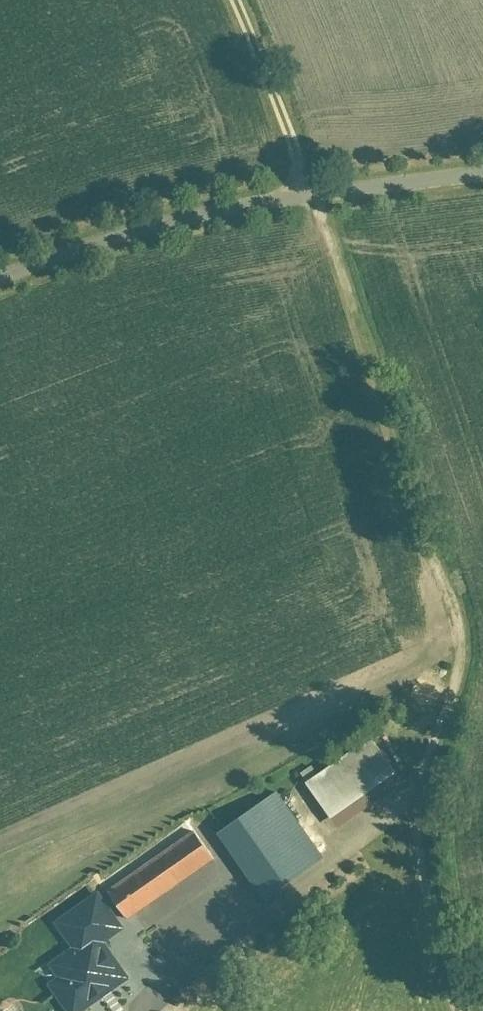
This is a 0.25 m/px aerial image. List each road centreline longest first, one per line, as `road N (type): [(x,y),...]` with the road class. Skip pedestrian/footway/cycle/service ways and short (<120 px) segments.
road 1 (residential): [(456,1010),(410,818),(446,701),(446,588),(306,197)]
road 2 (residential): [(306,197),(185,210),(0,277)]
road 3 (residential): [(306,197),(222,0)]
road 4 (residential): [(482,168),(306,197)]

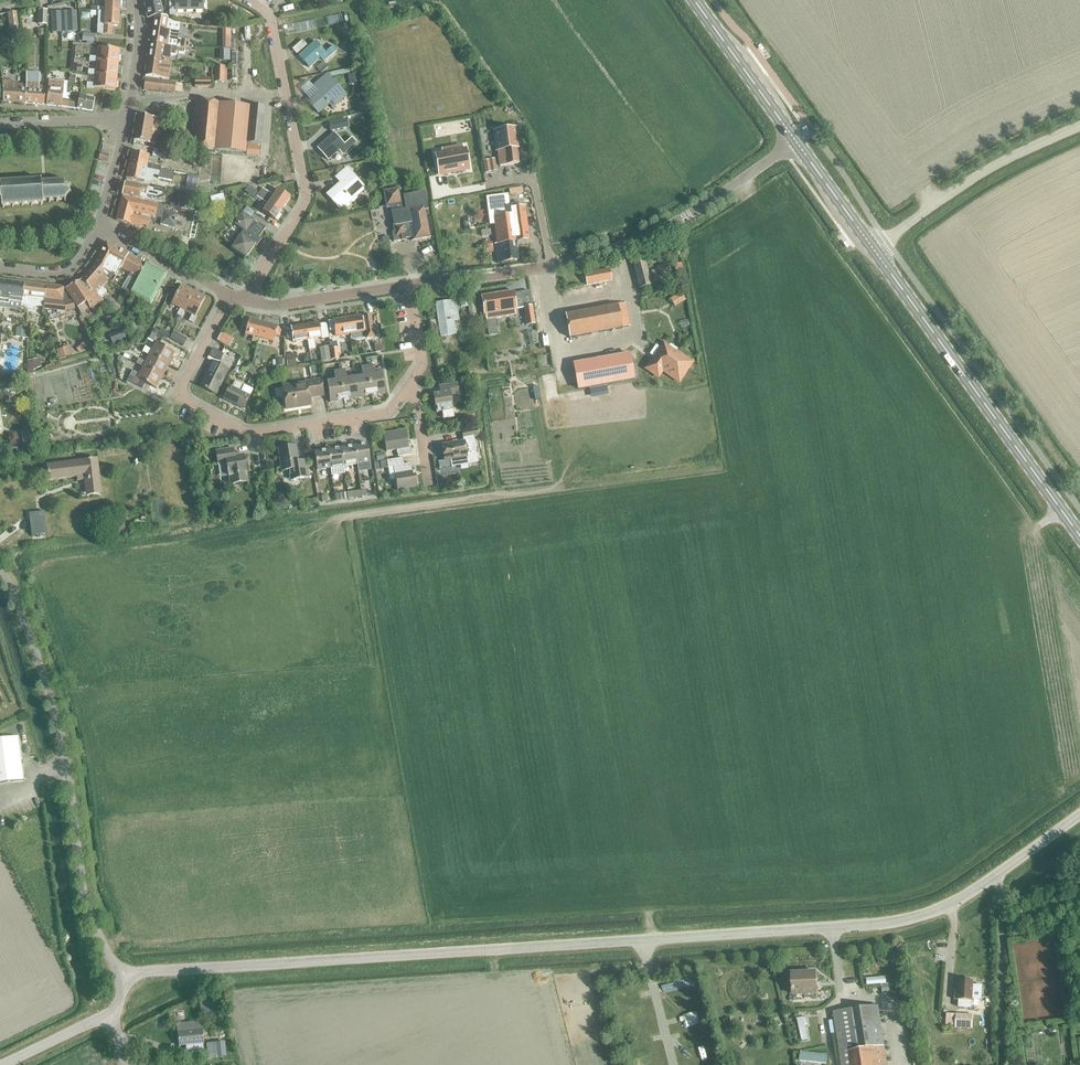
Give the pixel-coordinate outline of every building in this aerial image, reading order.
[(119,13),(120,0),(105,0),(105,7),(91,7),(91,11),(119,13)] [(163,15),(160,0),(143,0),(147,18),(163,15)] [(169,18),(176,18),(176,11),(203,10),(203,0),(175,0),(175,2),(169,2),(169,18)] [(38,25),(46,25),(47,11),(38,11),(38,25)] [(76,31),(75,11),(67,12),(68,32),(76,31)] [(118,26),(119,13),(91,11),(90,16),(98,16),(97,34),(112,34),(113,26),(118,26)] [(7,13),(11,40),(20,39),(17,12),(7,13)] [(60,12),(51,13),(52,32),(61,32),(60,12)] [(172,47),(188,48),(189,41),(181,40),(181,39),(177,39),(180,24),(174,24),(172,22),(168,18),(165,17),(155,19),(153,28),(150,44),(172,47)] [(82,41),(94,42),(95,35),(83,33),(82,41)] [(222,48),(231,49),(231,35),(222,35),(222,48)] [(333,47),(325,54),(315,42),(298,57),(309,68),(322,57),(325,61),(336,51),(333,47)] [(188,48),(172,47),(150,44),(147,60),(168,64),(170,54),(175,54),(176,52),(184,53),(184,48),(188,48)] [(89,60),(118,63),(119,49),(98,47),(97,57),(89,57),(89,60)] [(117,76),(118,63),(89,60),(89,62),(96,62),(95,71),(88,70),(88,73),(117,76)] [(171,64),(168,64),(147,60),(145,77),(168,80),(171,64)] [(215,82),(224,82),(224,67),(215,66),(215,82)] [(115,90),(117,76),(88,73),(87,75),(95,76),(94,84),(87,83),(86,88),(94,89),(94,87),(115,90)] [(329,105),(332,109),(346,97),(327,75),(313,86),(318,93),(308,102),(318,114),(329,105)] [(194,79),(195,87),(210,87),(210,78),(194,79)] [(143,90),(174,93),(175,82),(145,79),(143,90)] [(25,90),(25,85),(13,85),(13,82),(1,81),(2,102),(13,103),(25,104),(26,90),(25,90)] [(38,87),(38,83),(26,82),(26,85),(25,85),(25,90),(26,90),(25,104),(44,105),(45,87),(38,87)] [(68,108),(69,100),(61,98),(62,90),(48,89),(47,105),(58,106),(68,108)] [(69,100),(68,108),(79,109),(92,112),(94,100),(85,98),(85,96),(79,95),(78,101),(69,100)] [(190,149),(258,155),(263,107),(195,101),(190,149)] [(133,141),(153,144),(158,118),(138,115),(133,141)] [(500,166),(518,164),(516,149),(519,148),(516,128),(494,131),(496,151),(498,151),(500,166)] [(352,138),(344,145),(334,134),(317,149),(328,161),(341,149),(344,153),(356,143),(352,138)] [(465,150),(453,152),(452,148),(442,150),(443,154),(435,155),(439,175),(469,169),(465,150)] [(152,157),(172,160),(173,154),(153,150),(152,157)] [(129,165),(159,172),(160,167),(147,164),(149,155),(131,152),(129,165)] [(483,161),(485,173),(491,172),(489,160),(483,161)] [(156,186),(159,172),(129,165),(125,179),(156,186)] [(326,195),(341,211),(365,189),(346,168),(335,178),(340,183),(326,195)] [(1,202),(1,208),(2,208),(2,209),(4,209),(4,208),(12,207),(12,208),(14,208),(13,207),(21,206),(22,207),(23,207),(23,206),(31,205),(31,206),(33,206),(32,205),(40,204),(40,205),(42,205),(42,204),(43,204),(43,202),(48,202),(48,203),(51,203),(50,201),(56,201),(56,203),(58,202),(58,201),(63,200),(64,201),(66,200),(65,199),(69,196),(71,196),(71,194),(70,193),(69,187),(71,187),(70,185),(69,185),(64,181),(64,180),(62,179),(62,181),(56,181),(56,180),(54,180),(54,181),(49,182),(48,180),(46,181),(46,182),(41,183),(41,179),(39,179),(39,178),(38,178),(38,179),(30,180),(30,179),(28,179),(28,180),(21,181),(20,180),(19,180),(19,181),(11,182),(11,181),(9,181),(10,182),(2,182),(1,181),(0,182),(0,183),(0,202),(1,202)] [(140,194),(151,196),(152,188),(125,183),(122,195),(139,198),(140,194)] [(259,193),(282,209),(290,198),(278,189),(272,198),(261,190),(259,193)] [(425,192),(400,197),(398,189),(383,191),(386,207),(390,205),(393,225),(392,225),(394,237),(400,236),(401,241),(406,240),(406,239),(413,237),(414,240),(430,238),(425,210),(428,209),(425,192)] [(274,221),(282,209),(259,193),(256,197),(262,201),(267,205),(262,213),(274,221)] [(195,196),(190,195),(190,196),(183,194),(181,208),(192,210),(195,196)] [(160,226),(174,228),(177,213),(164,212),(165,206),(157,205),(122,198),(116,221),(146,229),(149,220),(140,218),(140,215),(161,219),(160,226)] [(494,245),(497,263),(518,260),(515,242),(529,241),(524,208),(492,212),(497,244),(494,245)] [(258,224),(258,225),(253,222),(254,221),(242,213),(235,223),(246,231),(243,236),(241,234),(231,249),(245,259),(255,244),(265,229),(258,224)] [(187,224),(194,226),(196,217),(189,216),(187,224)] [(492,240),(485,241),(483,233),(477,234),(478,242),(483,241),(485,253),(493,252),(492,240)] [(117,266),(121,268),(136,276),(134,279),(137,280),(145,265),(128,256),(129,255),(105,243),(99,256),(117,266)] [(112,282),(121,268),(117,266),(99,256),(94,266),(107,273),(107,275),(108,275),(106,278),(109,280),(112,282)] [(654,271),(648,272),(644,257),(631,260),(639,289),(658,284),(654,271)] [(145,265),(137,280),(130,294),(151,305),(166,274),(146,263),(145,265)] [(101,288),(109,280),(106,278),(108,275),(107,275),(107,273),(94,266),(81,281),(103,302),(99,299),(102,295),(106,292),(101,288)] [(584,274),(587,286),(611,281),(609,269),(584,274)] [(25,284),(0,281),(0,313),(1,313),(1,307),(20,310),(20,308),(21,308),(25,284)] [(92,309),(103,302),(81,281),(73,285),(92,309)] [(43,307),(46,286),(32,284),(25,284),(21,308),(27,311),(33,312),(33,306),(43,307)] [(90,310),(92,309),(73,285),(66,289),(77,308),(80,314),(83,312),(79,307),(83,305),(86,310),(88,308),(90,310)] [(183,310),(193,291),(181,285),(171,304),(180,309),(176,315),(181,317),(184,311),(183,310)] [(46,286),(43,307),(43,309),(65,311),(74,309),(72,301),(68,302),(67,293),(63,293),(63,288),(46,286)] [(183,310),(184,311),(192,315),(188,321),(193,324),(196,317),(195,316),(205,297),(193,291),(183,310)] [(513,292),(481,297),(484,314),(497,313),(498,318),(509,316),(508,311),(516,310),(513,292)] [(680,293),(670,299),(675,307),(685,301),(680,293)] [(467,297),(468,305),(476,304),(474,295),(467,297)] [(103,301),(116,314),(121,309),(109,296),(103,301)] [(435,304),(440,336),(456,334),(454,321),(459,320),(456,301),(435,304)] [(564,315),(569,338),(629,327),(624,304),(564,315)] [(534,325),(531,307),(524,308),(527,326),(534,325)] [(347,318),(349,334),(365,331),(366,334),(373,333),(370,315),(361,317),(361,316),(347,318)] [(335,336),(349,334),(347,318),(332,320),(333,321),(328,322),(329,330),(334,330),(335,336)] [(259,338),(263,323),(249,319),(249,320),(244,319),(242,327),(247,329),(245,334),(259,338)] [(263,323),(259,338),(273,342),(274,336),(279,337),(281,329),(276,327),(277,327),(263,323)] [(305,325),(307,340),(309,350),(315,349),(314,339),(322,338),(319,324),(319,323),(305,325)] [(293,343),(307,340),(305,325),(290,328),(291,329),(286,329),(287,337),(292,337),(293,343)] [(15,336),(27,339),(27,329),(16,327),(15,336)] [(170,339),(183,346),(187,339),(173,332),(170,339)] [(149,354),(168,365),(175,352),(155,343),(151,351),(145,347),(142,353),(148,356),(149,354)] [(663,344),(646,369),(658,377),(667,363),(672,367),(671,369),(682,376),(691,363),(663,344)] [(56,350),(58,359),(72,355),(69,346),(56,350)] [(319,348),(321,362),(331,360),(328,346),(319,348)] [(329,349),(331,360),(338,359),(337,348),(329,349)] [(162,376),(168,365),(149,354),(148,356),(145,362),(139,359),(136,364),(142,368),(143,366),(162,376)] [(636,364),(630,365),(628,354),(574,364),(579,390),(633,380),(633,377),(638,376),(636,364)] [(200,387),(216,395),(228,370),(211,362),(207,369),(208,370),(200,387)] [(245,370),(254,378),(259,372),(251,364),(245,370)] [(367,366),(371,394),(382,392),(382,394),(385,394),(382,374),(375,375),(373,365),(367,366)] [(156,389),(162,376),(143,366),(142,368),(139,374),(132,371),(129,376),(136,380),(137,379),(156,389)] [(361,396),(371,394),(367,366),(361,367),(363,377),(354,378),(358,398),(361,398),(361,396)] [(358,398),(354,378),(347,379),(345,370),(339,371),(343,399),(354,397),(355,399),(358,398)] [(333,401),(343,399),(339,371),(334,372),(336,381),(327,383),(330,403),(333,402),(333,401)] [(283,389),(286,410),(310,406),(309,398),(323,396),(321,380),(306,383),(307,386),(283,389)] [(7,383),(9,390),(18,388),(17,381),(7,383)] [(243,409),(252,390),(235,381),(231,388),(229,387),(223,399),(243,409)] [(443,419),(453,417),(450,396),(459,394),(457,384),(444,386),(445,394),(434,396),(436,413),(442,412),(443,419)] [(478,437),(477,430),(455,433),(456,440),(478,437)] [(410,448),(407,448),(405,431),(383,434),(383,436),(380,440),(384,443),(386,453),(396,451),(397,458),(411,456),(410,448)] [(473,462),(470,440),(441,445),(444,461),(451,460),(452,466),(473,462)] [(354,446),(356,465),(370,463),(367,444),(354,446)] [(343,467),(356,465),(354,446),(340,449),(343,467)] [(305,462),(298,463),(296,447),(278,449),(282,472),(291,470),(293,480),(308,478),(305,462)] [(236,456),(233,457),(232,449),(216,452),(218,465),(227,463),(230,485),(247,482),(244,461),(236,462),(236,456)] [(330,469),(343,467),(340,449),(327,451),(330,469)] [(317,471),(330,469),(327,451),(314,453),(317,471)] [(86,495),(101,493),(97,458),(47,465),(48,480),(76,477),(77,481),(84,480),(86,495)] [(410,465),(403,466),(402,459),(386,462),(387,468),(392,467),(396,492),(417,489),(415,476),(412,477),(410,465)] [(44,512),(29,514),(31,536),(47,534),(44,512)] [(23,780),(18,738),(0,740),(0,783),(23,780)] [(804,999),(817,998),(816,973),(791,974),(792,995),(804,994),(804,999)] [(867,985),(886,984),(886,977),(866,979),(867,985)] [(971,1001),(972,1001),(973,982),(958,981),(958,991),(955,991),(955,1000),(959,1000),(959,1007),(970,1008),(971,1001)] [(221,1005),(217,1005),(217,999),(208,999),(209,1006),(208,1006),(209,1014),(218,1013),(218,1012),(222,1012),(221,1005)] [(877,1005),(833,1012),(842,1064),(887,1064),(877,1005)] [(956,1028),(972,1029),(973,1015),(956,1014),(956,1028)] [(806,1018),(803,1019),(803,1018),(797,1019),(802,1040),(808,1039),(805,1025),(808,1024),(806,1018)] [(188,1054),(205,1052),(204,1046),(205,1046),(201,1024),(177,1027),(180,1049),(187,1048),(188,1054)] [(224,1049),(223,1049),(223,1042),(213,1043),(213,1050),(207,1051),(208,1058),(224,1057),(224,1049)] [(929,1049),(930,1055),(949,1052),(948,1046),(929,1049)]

—————

# [TASK ITEM]
Scan the material above for the string "image" and report each line where you find it.

# [RESULT OF THIS EXERCISE]
This is a 0.25 m/px aerial image. List each road centreline longest first, one per line, as `road N (type): [(x,y),...]` with the road class. Skip pedestrian/footway/cycle/service ways and short (<120 px) segments.
Give the pixel-coordinate outline of every building in this aerial image, reading order.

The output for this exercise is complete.